### WORK REQUEST
Each entry needs to be retyped exactly.

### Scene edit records
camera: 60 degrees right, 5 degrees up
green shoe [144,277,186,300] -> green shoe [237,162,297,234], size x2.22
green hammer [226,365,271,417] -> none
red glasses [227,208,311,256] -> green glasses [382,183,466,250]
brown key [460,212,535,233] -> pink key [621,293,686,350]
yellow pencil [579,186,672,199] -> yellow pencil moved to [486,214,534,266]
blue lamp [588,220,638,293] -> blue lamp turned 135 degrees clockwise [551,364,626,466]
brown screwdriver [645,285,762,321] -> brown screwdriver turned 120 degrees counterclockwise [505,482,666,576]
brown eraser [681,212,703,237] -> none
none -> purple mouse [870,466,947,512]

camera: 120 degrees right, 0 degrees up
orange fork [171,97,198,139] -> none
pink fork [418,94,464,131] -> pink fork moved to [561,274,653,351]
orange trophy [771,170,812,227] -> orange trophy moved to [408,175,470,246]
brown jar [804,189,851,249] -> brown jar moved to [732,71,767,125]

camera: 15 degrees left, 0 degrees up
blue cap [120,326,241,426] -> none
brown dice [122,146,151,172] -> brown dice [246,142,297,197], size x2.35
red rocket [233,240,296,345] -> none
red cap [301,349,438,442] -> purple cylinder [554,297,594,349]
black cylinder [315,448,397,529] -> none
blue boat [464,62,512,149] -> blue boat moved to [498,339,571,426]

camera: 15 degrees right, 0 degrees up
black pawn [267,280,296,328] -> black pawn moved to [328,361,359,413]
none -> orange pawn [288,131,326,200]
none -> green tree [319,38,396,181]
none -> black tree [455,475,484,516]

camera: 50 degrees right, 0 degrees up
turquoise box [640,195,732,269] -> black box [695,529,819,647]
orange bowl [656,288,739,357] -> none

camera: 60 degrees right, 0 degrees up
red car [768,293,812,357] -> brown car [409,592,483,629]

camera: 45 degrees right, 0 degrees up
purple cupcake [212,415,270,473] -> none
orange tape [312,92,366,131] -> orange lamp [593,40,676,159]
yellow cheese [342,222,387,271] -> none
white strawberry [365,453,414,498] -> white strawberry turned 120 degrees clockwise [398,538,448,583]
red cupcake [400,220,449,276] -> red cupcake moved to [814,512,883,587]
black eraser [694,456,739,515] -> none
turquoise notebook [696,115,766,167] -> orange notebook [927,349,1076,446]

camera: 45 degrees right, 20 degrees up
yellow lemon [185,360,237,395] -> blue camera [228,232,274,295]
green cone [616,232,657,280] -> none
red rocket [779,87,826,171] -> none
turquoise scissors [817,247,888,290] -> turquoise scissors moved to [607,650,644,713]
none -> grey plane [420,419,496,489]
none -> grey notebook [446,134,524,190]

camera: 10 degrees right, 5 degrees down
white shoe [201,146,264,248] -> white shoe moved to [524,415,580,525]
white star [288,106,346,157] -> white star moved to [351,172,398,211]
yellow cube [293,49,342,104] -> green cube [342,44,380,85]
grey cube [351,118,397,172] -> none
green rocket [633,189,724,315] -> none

### SOLUTION
camera: 60 degrees right, 5 degrees up
green shoe [144,277,186,300] -> green shoe [237,162,297,234], size x2.22
green hammer [226,365,271,417] -> none
red glasses [227,208,311,256] -> green glasses [382,183,466,250]
brown key [460,212,535,233] -> pink key [621,293,686,350]
yellow pencil [579,186,672,199] -> yellow pencil moved to [486,214,534,266]
blue lamp [588,220,638,293] -> blue lamp turned 135 degrees clockwise [551,364,626,466]
brown screwdriver [645,285,762,321] -> brown screwdriver turned 120 degrees counterclockwise [505,482,666,576]
brown eraser [681,212,703,237] -> none
none -> purple mouse [870,466,947,512]

camera: 120 degrees right, 0 degrees up
orange fork [171,97,198,139] -> none
pink fork [418,94,464,131] -> pink fork moved to [561,274,653,351]
orange trophy [771,170,812,227] -> orange trophy moved to [408,175,470,246]
brown jar [804,189,851,249] -> brown jar moved to [732,71,767,125]

camera: 15 degrees left, 0 degrees up
blue cap [120,326,241,426] -> none
brown dice [122,146,151,172] -> brown dice [246,142,297,197], size x2.35
red rocket [233,240,296,345] -> none
red cap [301,349,438,442] -> purple cylinder [554,297,594,349]
black cylinder [315,448,397,529] -> none
blue boat [464,62,512,149] -> blue boat moved to [498,339,571,426]

camera: 15 degrees right, 0 degrees up
black pawn [267,280,296,328] -> black pawn moved to [328,361,359,413]
none -> orange pawn [288,131,326,200]
none -> green tree [319,38,396,181]
none -> black tree [455,475,484,516]

camera: 50 degrees right, 0 degrees up
turquoise box [640,195,732,269] -> black box [695,529,819,647]
orange bowl [656,288,739,357] -> none

camera: 60 degrees right, 0 degrees up
red car [768,293,812,357] -> brown car [409,592,483,629]

camera: 45 degrees right, 0 degrees up
purple cupcake [212,415,270,473] -> none
orange tape [312,92,366,131] -> orange lamp [593,40,676,159]
yellow cheese [342,222,387,271] -> none
white strawberry [365,453,414,498] -> white strawberry turned 120 degrees clockwise [398,538,448,583]
red cupcake [400,220,449,276] -> red cupcake moved to [814,512,883,587]
black eraser [694,456,739,515] -> none
turquoise notebook [696,115,766,167] -> orange notebook [927,349,1076,446]

camera: 45 degrees right, 20 degrees up
yellow lemon [185,360,237,395] -> blue camera [228,232,274,295]
green cone [616,232,657,280] -> none
red rocket [779,87,826,171] -> none
turquoise scissors [817,247,888,290] -> turquoise scissors moved to [607,650,644,713]
none -> grey plane [420,419,496,489]
none -> grey notebook [446,134,524,190]

camera: 10 degrees right, 5 degrees down
white shoe [201,146,264,248] -> white shoe moved to [524,415,580,525]
white star [288,106,346,157] -> white star moved to [351,172,398,211]
yellow cube [293,49,342,104] -> green cube [342,44,380,85]
grey cube [351,118,397,172] -> none
green rocket [633,189,724,315] -> none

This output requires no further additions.